### [Provided records]
┄┄┄┄┄┄┄┄┄┄┄┄┄┄┄┄┄┄┄┄

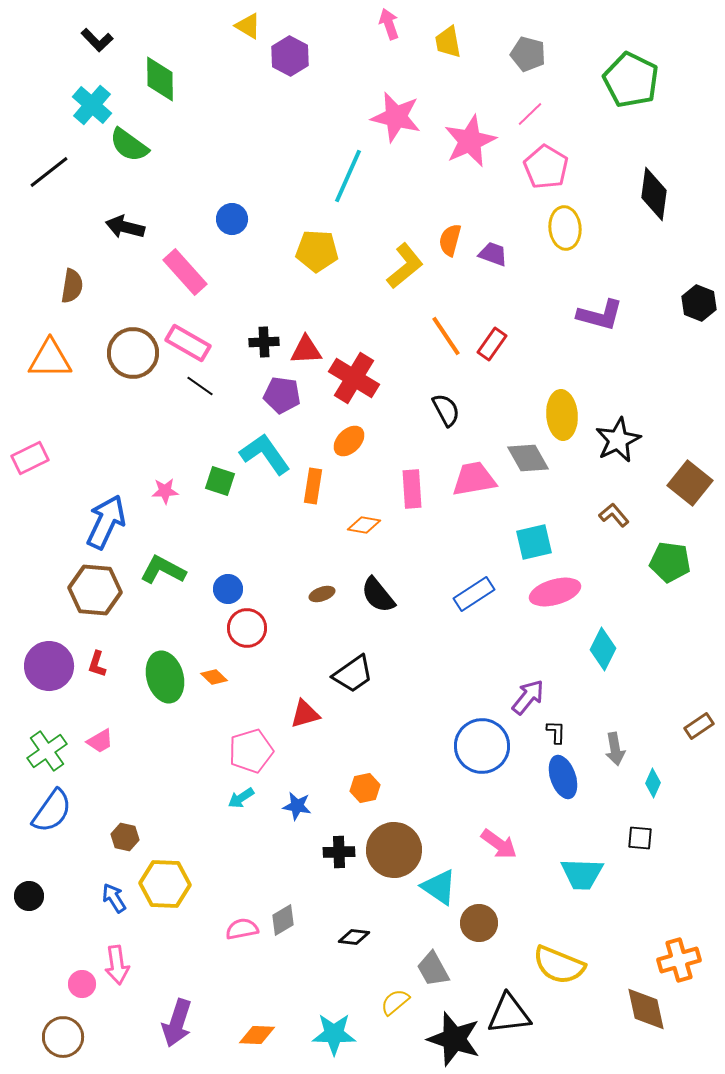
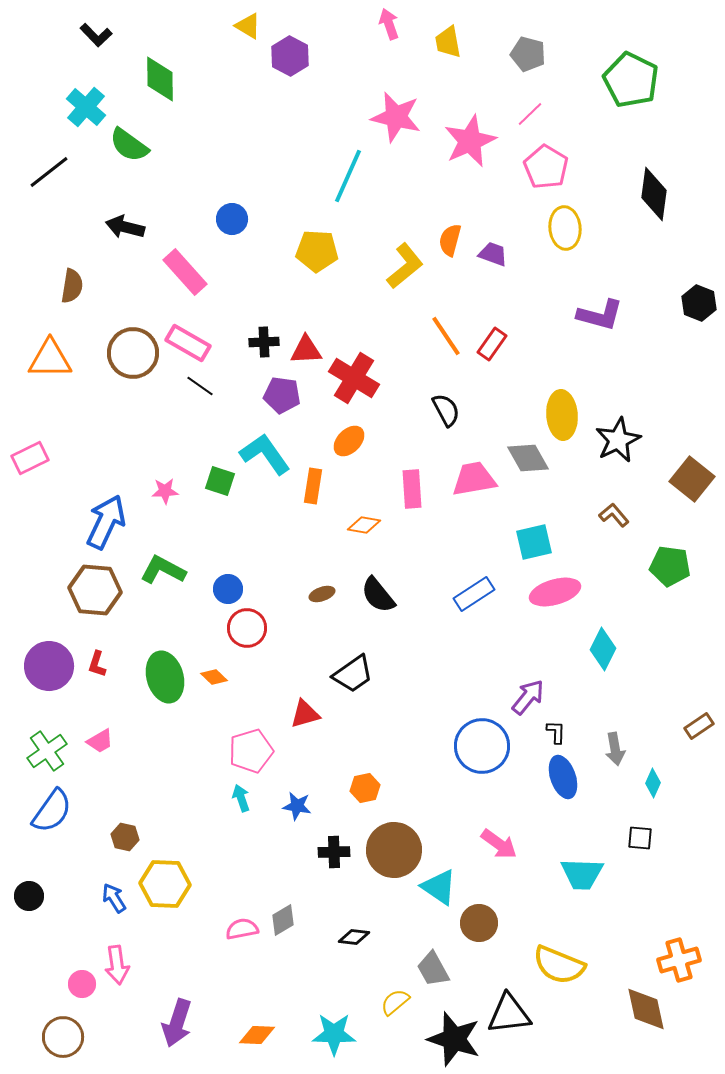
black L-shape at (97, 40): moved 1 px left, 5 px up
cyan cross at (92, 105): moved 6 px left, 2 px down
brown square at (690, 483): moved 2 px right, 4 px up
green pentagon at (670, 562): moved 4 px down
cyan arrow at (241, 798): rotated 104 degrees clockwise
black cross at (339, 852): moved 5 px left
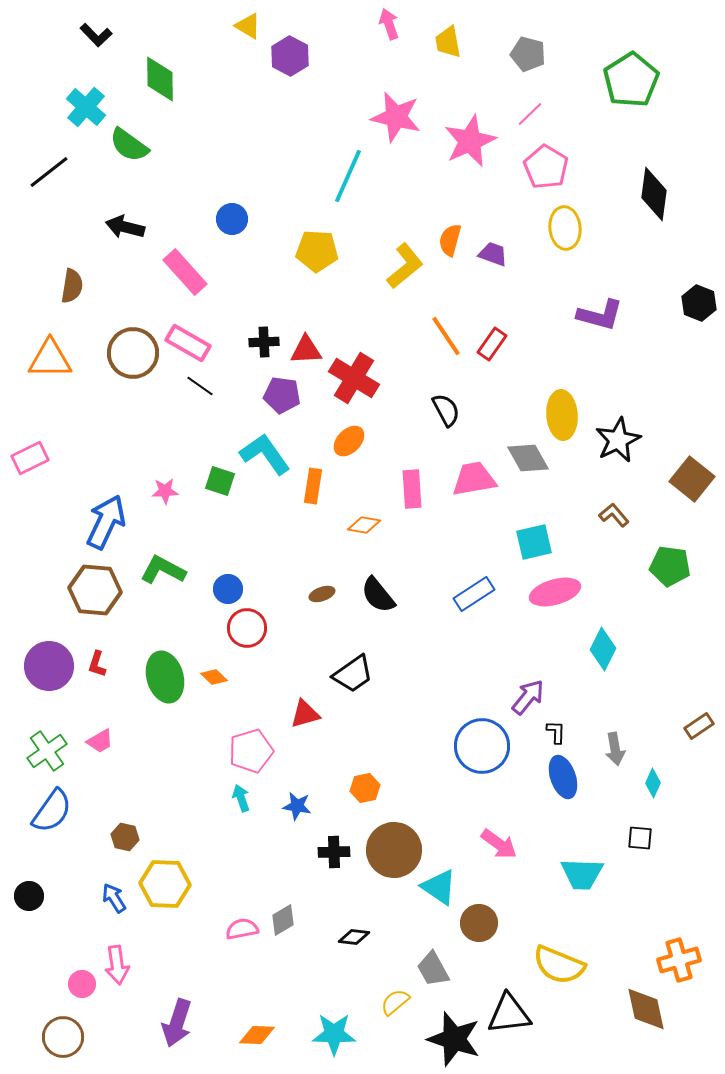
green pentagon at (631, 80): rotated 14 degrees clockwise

┄┄┄┄┄┄┄┄┄┄┄┄┄┄┄┄┄┄┄┄

### [Task to complete]
Substitute "shifted" for every "moved" in the rows above and leave all other text unchanged. Leave the picture lines out.

### [Result below]
black L-shape at (97, 40): shifted 1 px left, 5 px up
cyan cross at (92, 105): shifted 6 px left, 2 px down
brown square at (690, 483): shifted 2 px right, 4 px up
green pentagon at (670, 562): shifted 4 px down
cyan arrow at (241, 798): rotated 104 degrees clockwise
black cross at (339, 852): shifted 5 px left
green pentagon at (631, 80): rotated 14 degrees clockwise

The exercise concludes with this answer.